Task description
Repeat the records exactly. Leave out the pictures.

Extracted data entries
══════════

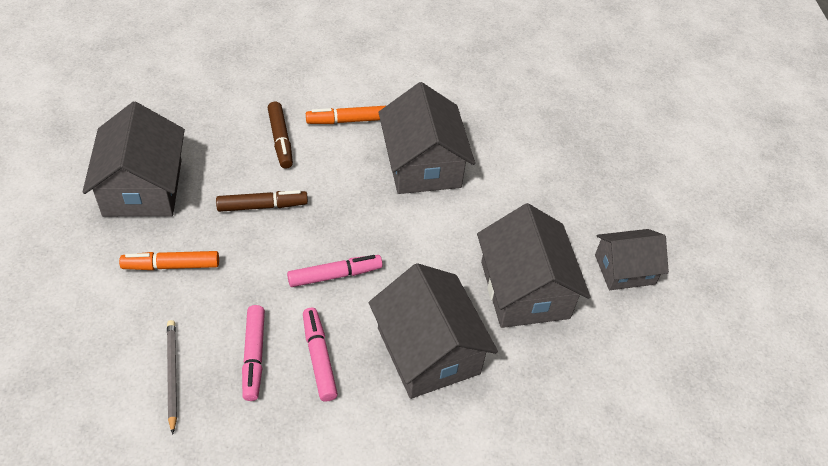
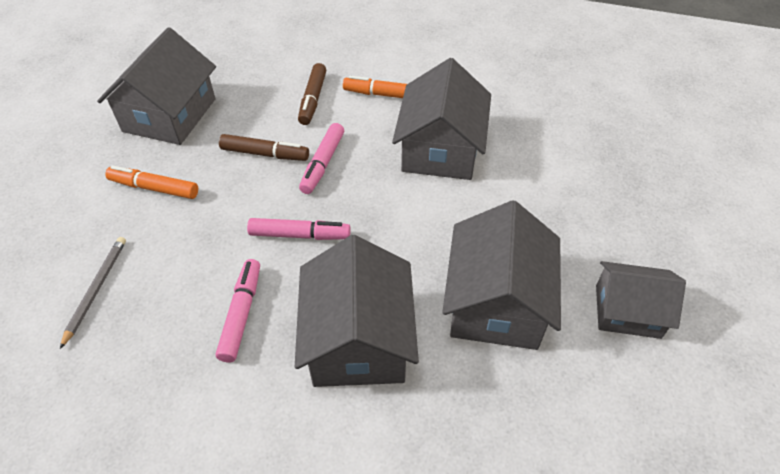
camera: 25 degrees right, 0 degrees up
(254, 356) = (180, 293): pink marker -> pink marker (323, 163)

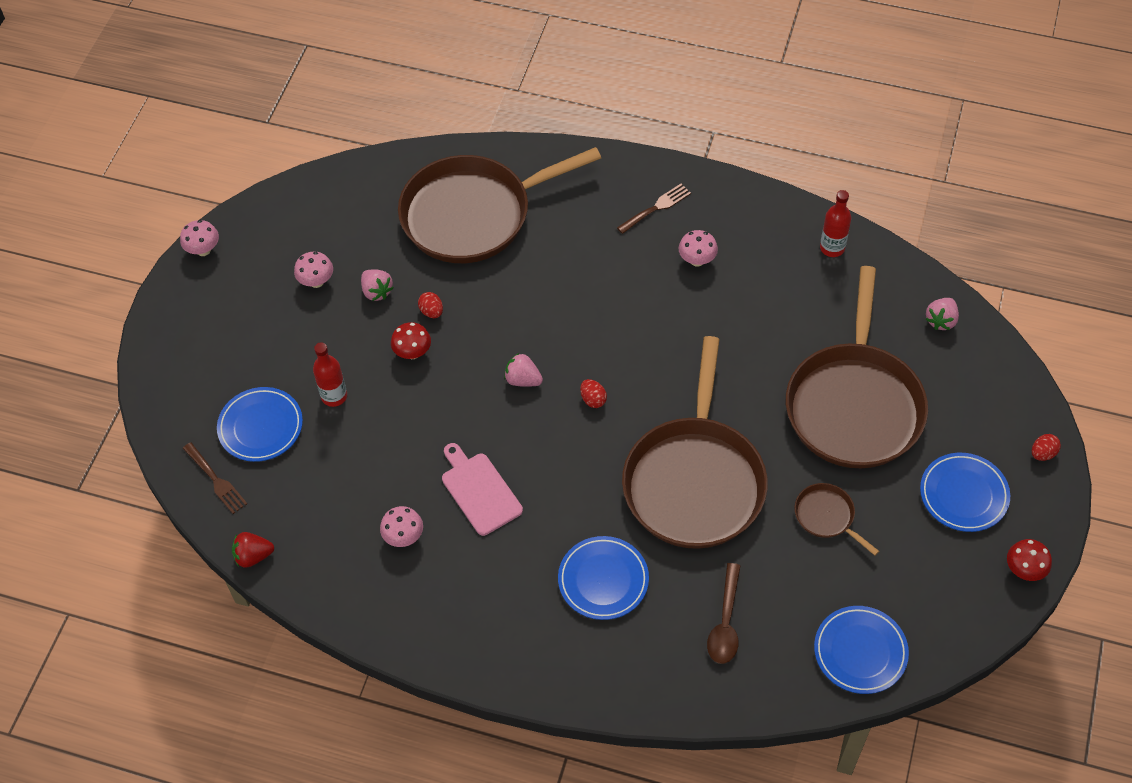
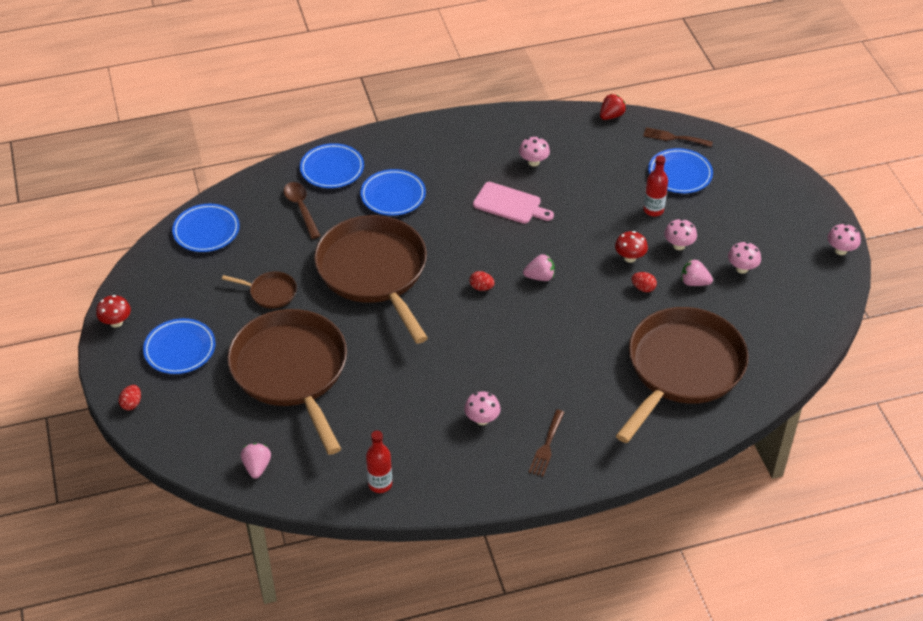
camera: 145 degrees right, 10 degrees down
(350, 340) = (678, 245): none -> pink mushroom
(650, 667) = (332, 169): none -> blue plate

══════════

Solution to the exercise
camera: 25 degrees right, 0 degrees up
(254, 356) = (180, 293): pink marker -> pink marker (323, 163)

camera: 145 degrees right, 10 degrees down
(350, 340) = (678, 245): none -> pink mushroom
(650, 667) = (332, 169): none -> blue plate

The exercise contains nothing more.